→ **WORK ORDER**
What you produce should match the records below precisely, except that images are removed.
··· DATA UNDER STUDY ···
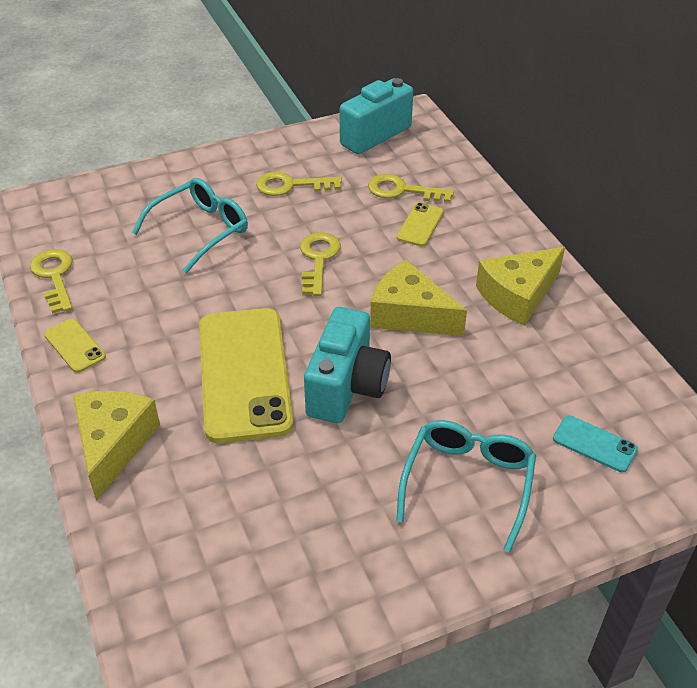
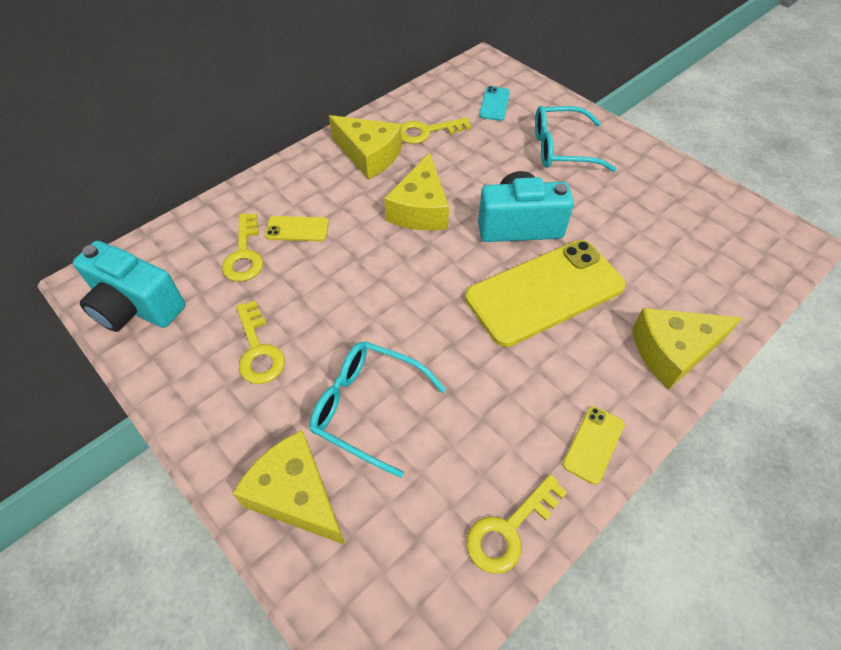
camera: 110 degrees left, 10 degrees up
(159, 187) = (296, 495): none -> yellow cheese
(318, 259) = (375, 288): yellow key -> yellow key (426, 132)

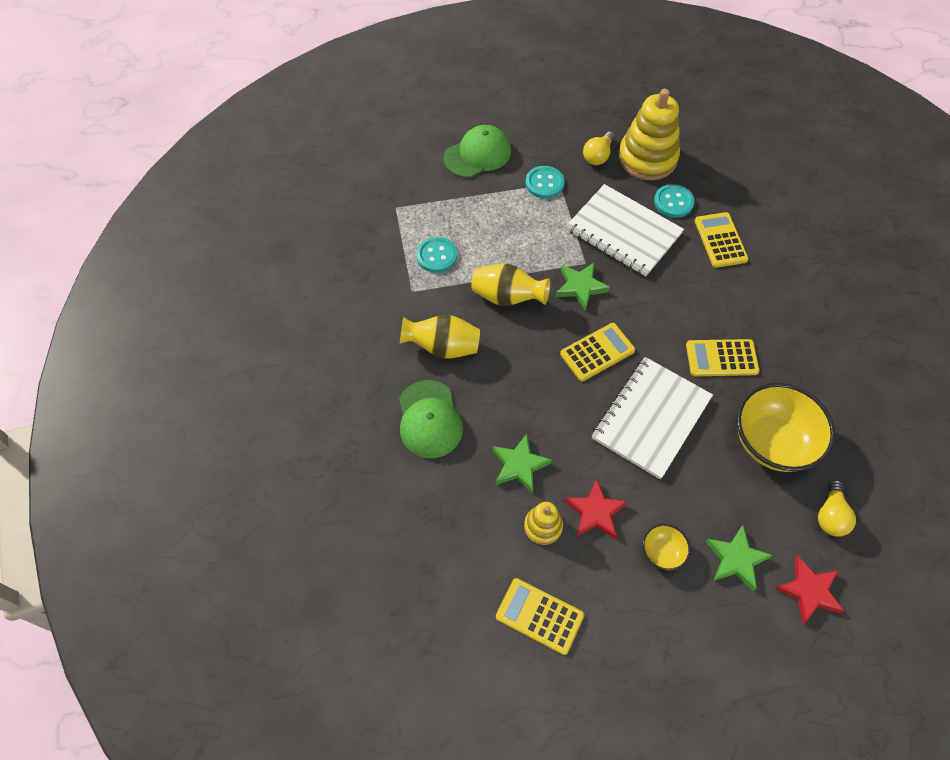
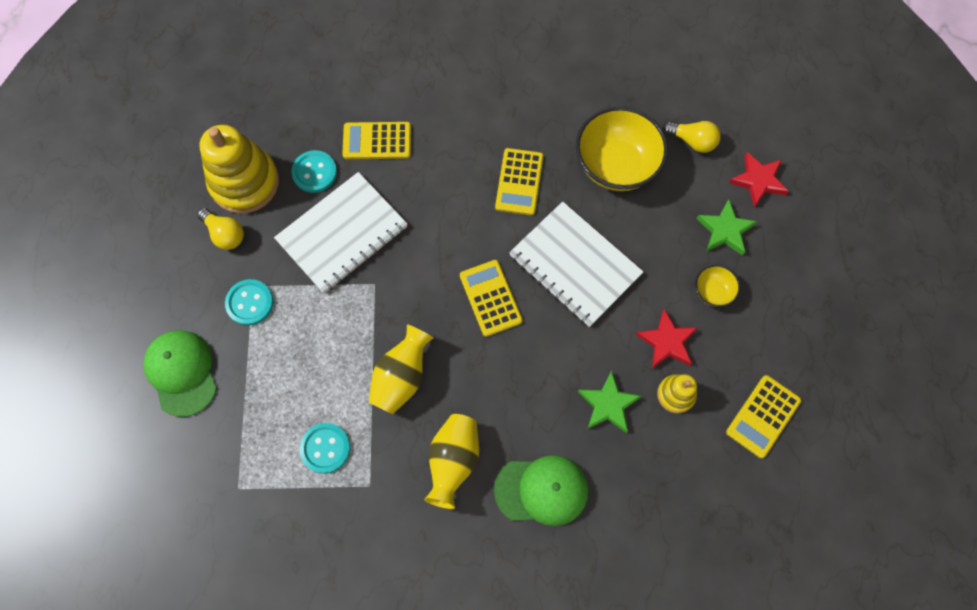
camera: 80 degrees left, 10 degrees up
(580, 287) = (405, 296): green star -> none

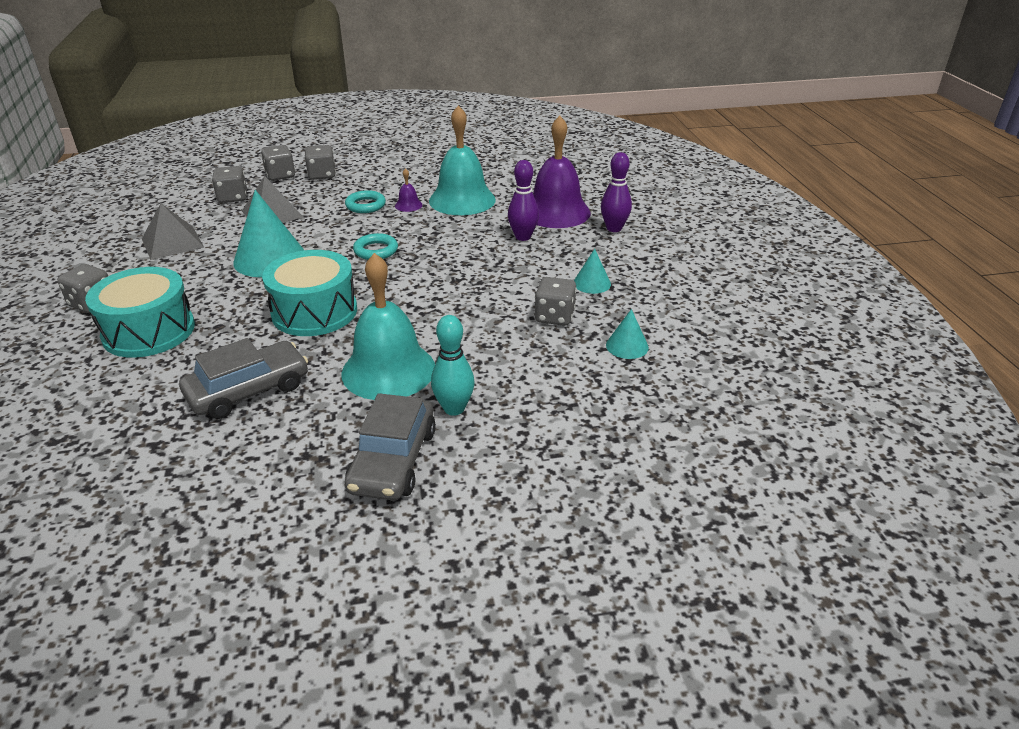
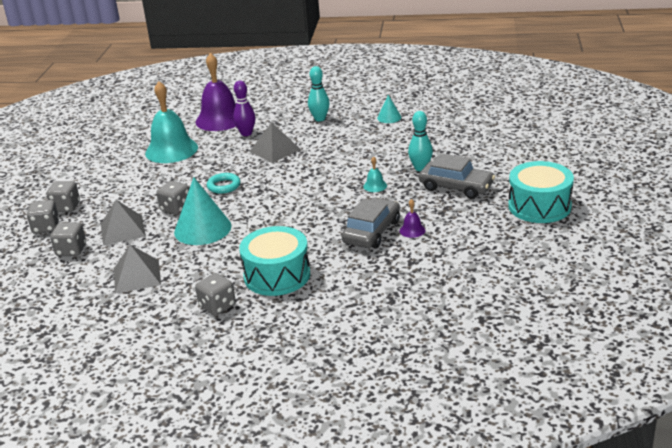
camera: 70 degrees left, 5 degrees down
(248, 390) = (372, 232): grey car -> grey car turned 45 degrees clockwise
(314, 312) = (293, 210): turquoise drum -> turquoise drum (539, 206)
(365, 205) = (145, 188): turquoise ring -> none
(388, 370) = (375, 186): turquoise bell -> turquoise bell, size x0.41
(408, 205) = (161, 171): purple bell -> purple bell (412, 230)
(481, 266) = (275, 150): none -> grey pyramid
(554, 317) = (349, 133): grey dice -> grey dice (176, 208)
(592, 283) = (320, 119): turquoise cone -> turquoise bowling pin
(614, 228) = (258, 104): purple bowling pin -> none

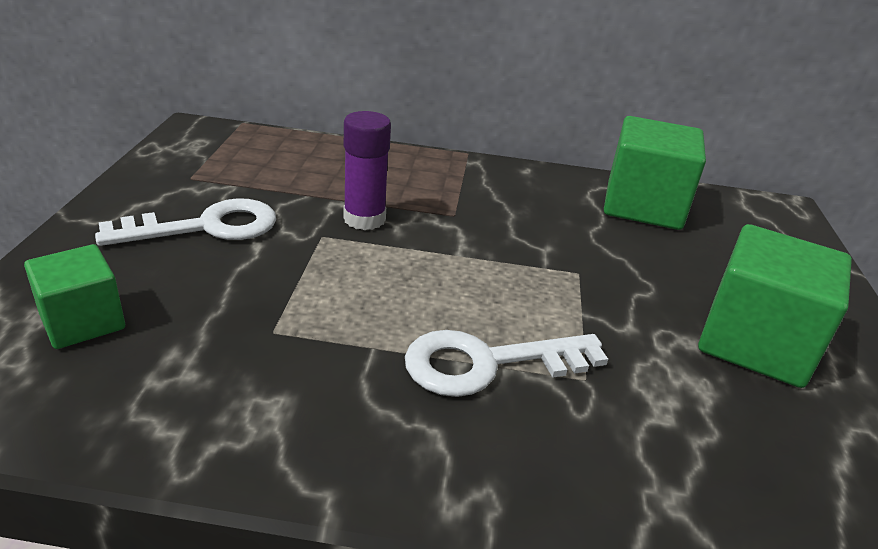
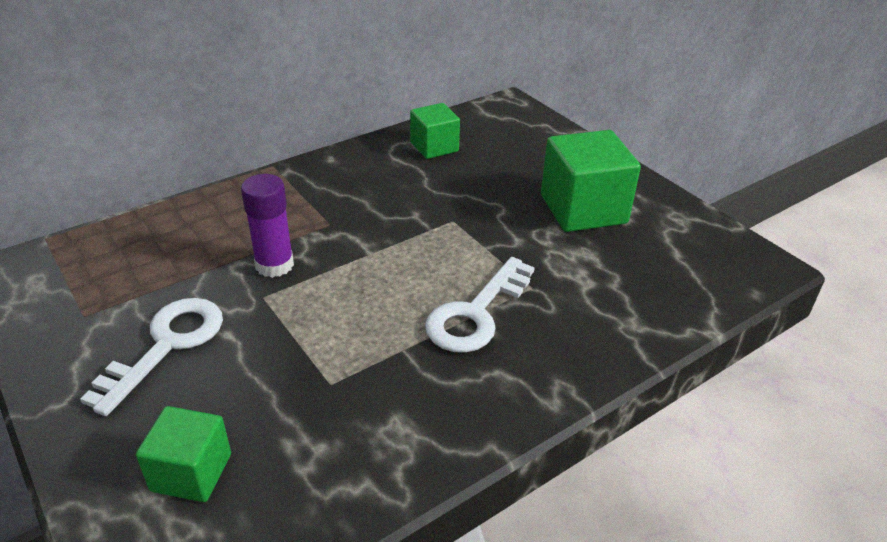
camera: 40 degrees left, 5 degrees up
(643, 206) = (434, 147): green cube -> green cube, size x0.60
···
→ **RESPONSE**
camera: 110 degrees left, 10 degrees up
(159, 187) = (296, 495): none -> yellow cheese
(318, 259) = (375, 288): yellow key -> yellow key (426, 132)

camera: 80 degrees left, 10 degrees up
(580, 287) = (405, 296): green star -> none

camera: 70 degrees left, 5 degrees down
(248, 390) = (372, 232): grey car -> grey car turned 45 degrees clockwise
(314, 312) = (293, 210): turquoise drum -> turquoise drum (539, 206)
(365, 205) = (145, 188): turquoise ring -> none
(388, 370) = (375, 186): turquoise bell -> turquoise bell, size x0.41
(408, 205) = (161, 171): purple bell -> purple bell (412, 230)
(481, 266) = (275, 150): none -> grey pyramid
(554, 317) = (349, 133): grey dice -> grey dice (176, 208)
(592, 283) = (320, 119): turquoise cone -> turquoise bowling pin
(614, 228) = (258, 104): purple bowling pin -> none

camera: 40 degrees left, 5 degrees up
(643, 206) = (434, 147): green cube -> green cube, size x0.60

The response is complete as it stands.